Check the records below line by line for the string "stood". Give the number of lines that contain it and nothing else.
[[ Data shown, beginning ]]
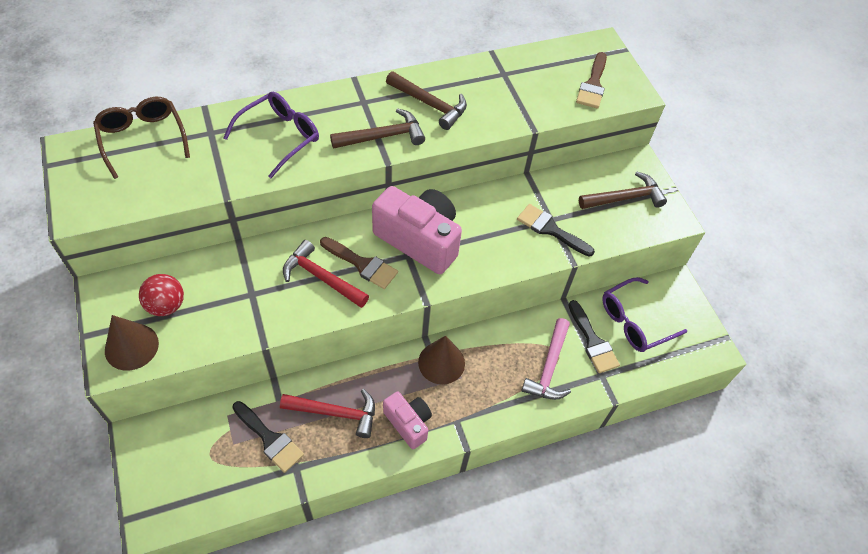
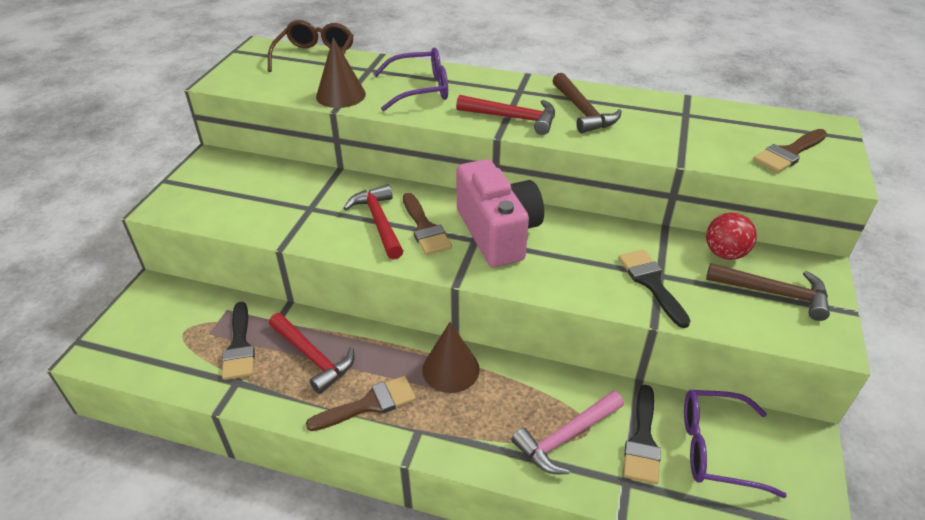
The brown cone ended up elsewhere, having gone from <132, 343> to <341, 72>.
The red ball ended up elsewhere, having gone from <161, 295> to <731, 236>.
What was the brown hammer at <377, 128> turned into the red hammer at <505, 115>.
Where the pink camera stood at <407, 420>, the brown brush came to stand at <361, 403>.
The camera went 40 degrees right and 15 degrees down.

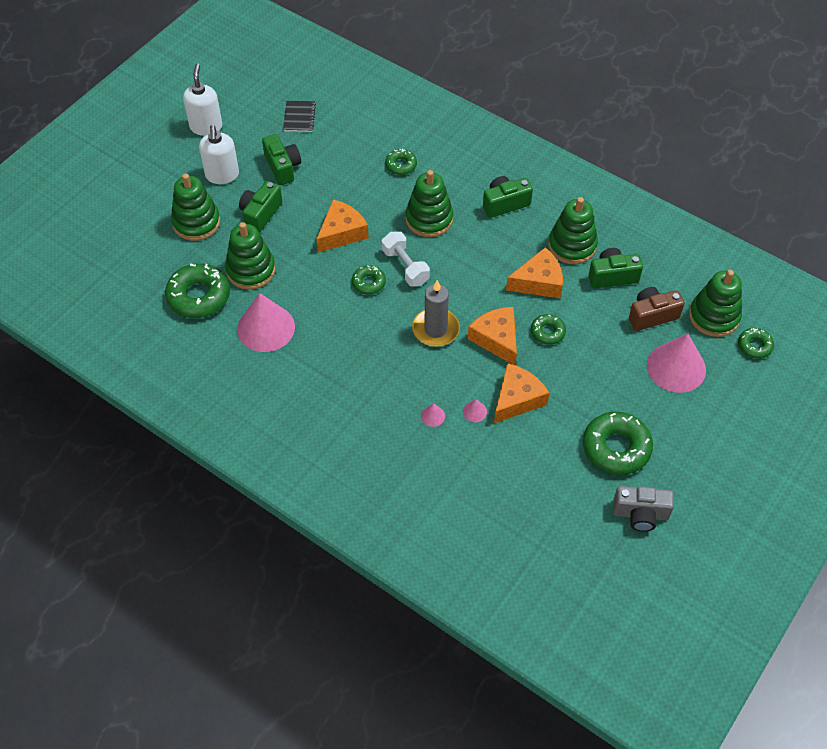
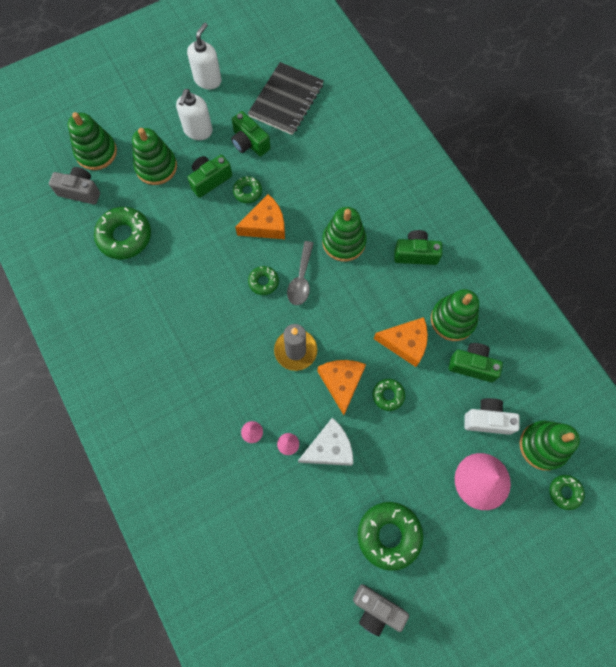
The green stacking toy ended up elsewhere, having gone from <250, 256> to <92, 141>.
The second view lost the pink cone at <266, 322>.
The green camera at <281, 159> ended up facing another way, 135 degrees clockwise from before.
The size of the black notebook at <299, 116> changed by a factor of 1.93.
Where the white dumbbell stood at <406, 259>, the grey spoon came to stand at <300, 273>.
The green donut ended up elsewhere, having gone from <401, 162> to <247, 189>.
What was the orange cheese at <521, 393> turned into the white cheese at <325, 442>.
What was the brown camera at <657, 309> turned into the white camera at <492, 416>.
The second view gained the grey camera at <74, 186>.
The camera went 25 degrees right and 15 degrees up.

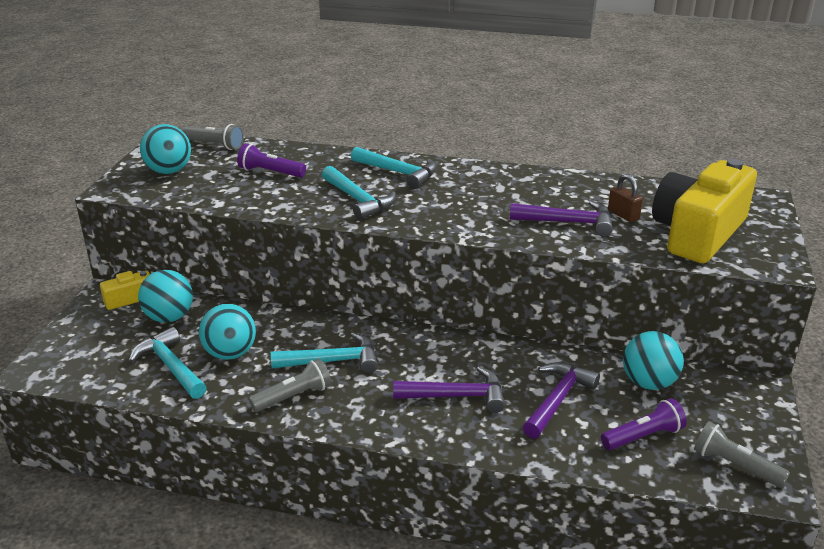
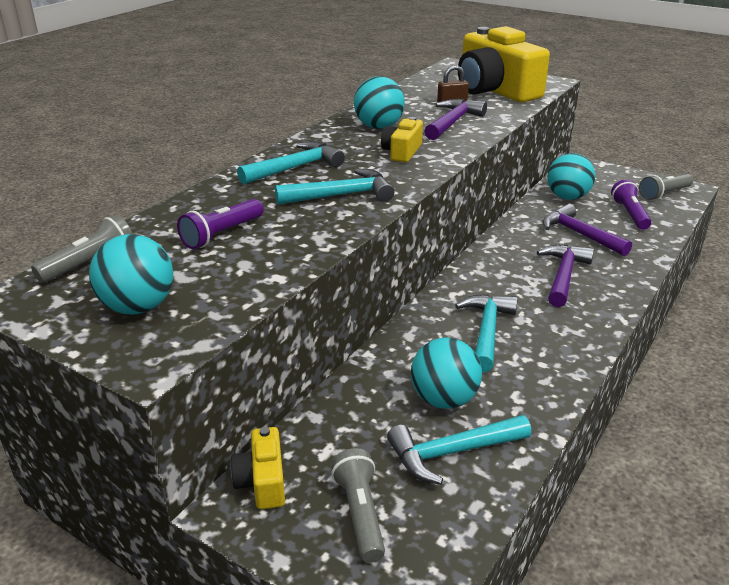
The turquoise ball ended up elsewhere, having gone from <165, 296> to <379, 102>.
The grey flashlight ended up elsewhere, having gone from <290, 385> to <358, 505>.
The second view gained the yellow camera at <402, 139>.
The camera went 70 degrees left and 0 degrees up.

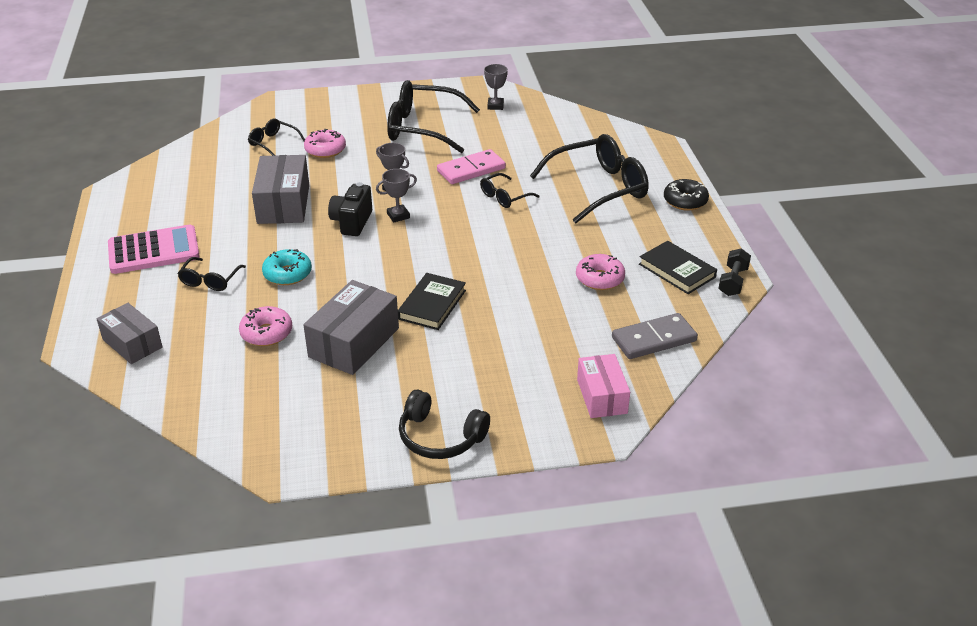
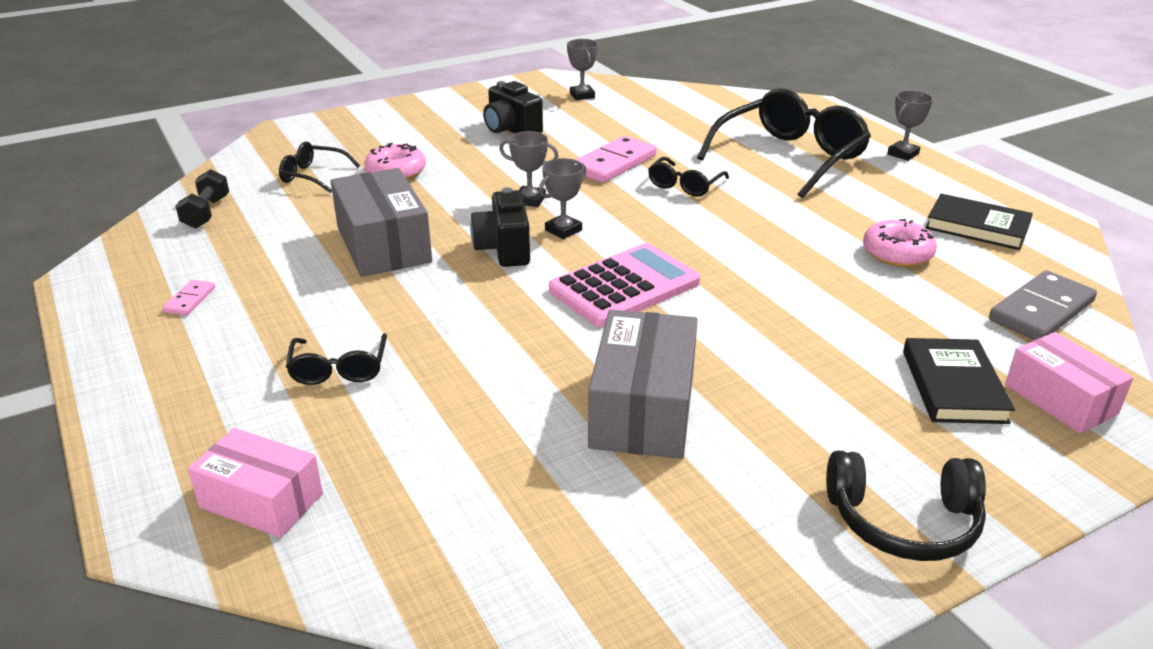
What was the grey box at <129, 333> turned into the pink box at <255, 483>.
The pink calculator ended up elsewhere, having gone from <154, 249> to <624, 285>.
The second view lost the pink donut at <265, 326>.
The second view lost the turquoise donut at <287, 267>.
Where the black glasses stood at <433, 116>, the black camera came to stand at <513, 107>.
The black book ended up elsewhere, having gone from <432, 301> to <959, 381>.
Where the black donut stood at <686, 195>, the grey trophy came to stand at <910, 125>.
The black dumbbell ended up elsewhere, having gone from <734, 272> to <202, 199>.
The second view gained the pink domino at <188, 297>.
The camera went 20 degrees left and 5 degrees down.

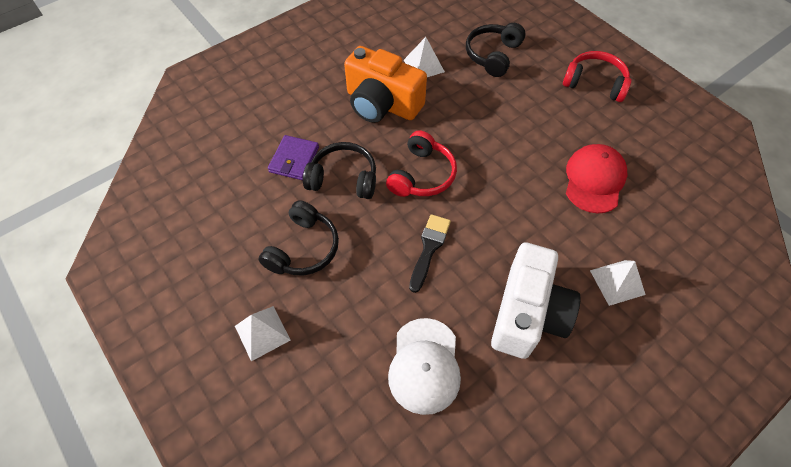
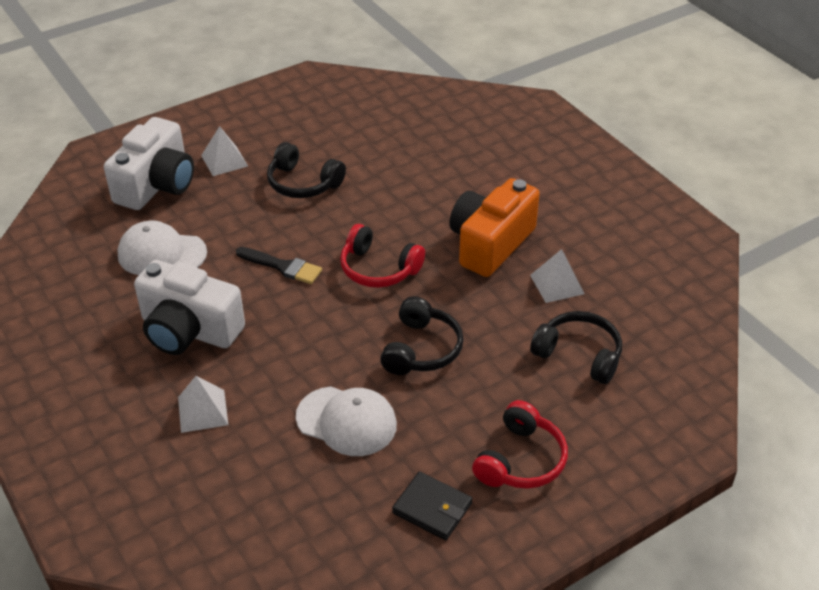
The second view lost the purple wallet at <293, 157>.
The black headphones ended up elsewhere, having gone from <339, 170> to <422, 335>.
What was the red cap at <596, 178> turned into the white cap at <346, 421>.
The second view gained the white camera at <149, 163>.
The second view gained the black wallet at <432, 505>.
The camera went 95 degrees right and 15 degrees down.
[[ Data shown, end ]]
§ Solution:
4